▶ WORK ORDER:
Write out every line exactly, from the first line of the records below through the line that contains "camera: 35 degrees right, 10 degrees down".

▶ SUPPLIED RECORDS:
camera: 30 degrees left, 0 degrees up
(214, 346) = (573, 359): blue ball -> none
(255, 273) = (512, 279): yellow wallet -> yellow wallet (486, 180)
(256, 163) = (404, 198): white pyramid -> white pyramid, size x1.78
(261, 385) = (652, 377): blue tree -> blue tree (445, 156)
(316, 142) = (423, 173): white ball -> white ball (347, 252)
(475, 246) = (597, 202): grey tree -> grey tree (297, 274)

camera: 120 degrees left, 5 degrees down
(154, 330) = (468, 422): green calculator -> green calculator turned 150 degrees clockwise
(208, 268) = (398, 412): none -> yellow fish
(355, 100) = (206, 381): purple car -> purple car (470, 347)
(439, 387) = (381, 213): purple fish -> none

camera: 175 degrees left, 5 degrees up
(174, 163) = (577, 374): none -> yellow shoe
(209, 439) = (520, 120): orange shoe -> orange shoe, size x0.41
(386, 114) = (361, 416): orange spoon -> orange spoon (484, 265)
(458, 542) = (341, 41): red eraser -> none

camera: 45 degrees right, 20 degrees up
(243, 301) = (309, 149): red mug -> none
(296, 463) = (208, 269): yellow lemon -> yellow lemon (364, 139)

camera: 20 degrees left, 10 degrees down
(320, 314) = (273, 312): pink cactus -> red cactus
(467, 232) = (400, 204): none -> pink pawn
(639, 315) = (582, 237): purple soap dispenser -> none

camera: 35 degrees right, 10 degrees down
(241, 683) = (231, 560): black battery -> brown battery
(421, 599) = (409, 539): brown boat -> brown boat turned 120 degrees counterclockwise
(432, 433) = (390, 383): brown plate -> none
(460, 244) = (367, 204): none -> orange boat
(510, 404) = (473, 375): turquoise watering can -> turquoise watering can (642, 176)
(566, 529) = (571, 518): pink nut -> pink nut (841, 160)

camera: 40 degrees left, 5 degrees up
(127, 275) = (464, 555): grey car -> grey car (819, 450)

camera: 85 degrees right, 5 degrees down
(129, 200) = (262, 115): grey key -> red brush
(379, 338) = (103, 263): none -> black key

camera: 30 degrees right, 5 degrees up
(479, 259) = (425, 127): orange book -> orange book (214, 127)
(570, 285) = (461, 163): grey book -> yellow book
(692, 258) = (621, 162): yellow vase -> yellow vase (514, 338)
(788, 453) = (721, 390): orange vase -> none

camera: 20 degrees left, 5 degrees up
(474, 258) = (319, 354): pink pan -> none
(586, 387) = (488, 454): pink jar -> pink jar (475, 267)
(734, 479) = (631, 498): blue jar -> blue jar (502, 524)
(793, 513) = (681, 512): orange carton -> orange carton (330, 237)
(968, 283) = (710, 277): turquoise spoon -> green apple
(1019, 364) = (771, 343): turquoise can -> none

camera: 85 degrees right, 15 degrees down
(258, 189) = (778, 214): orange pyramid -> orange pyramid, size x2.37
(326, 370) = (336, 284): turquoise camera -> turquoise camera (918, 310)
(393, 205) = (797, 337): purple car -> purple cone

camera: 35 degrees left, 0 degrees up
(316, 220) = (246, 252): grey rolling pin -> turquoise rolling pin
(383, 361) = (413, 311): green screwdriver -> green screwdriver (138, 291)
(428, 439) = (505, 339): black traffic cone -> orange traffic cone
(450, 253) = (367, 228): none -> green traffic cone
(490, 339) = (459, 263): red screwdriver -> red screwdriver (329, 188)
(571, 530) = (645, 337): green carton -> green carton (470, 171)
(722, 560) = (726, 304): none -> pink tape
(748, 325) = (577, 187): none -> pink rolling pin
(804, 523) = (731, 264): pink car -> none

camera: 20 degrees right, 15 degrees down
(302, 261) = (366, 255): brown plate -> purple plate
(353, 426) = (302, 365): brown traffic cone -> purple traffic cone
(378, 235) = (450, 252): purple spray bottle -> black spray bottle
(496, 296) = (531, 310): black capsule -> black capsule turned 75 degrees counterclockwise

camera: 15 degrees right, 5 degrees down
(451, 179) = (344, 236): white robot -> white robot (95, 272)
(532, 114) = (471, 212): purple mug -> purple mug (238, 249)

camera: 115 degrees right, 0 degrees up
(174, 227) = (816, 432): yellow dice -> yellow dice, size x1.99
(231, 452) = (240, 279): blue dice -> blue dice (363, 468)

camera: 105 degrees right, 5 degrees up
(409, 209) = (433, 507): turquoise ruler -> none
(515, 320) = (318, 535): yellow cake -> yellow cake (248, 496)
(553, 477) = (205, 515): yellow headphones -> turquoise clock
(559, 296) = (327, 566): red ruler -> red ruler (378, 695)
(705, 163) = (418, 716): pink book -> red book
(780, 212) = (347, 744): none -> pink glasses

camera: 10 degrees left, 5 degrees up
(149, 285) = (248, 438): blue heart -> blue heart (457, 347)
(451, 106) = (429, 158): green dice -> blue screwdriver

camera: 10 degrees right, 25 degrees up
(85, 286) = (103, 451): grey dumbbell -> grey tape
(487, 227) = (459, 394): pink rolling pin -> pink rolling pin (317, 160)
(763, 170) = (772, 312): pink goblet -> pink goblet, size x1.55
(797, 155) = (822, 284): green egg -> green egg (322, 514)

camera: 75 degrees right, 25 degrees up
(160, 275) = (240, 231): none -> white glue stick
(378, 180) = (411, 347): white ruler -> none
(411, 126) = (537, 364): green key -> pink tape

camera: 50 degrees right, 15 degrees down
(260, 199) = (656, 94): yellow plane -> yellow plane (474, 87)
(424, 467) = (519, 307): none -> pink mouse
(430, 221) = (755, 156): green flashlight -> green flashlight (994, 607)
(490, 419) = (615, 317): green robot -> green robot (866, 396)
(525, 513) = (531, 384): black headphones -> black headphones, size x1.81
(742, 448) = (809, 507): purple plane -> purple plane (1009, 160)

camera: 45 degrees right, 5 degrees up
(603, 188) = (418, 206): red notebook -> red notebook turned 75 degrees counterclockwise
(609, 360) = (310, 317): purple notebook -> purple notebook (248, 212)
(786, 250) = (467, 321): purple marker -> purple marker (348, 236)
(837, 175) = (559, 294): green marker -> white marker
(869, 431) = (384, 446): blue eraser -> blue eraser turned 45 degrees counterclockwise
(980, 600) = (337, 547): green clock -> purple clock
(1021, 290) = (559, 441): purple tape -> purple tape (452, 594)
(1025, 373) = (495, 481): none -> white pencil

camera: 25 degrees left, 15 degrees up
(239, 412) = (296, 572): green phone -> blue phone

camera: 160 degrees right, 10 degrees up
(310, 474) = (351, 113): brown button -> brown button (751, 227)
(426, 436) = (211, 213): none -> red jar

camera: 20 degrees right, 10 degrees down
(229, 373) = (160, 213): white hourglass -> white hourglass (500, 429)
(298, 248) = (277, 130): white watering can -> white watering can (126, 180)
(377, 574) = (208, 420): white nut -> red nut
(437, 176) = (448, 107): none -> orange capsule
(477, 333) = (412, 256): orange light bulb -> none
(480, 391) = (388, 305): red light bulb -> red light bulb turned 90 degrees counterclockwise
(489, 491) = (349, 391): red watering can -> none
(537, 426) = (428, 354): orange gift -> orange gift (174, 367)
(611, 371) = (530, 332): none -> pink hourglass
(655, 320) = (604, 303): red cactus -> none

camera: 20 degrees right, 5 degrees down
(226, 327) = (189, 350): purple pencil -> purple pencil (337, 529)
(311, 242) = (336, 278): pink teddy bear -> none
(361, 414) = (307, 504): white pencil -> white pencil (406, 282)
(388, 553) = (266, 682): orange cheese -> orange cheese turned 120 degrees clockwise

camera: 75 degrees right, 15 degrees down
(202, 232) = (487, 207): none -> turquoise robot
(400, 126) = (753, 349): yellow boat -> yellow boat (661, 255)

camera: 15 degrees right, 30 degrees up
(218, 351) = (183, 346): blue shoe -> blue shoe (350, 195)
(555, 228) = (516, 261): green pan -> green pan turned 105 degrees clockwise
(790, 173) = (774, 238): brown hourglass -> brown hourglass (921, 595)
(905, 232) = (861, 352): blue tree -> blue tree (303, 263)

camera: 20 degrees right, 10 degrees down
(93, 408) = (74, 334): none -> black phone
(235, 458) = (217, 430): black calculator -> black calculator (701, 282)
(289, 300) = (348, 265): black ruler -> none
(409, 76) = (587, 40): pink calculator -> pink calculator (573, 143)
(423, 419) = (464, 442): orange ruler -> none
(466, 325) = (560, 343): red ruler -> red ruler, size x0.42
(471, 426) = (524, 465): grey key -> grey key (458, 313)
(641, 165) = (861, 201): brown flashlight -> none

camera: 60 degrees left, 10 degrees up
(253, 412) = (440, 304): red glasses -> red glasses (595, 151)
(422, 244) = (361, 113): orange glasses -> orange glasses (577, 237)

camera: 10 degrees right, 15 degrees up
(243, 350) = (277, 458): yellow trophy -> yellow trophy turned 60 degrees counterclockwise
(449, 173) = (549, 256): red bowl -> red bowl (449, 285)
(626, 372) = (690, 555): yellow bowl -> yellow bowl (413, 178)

▶ FINAL ANSWER:
camera: 30 degrees left, 0 degrees up
(214, 346) = (573, 359): blue ball -> none
(255, 273) = (512, 279): yellow wallet -> yellow wallet (486, 180)
(256, 163) = (404, 198): white pyramid -> white pyramid, size x1.78
(261, 385) = (652, 377): blue tree -> blue tree (445, 156)
(316, 142) = (423, 173): white ball -> white ball (347, 252)
(475, 246) = (597, 202): grey tree -> grey tree (297, 274)

camera: 120 degrees left, 5 degrees down
(154, 330) = (468, 422): green calculator -> green calculator turned 150 degrees clockwise
(208, 268) = (398, 412): none -> yellow fish
(355, 100) = (206, 381): purple car -> purple car (470, 347)
(439, 387) = (381, 213): purple fish -> none

camera: 175 degrees left, 5 degrees up
(174, 163) = (577, 374): none -> yellow shoe
(209, 439) = (520, 120): orange shoe -> orange shoe, size x0.41
(386, 114) = (361, 416): orange spoon -> orange spoon (484, 265)
(458, 542) = (341, 41): red eraser -> none

camera: 45 degrees right, 20 degrees up
(243, 301) = (309, 149): red mug -> none
(296, 463) = (208, 269): yellow lemon -> yellow lemon (364, 139)

camera: 20 degrees left, 10 degrees down
(320, 314) = (273, 312): pink cactus -> red cactus
(467, 232) = (400, 204): none -> pink pawn
(639, 315) = (582, 237): purple soap dispenser -> none

camera: 35 degrees right, 10 degrees down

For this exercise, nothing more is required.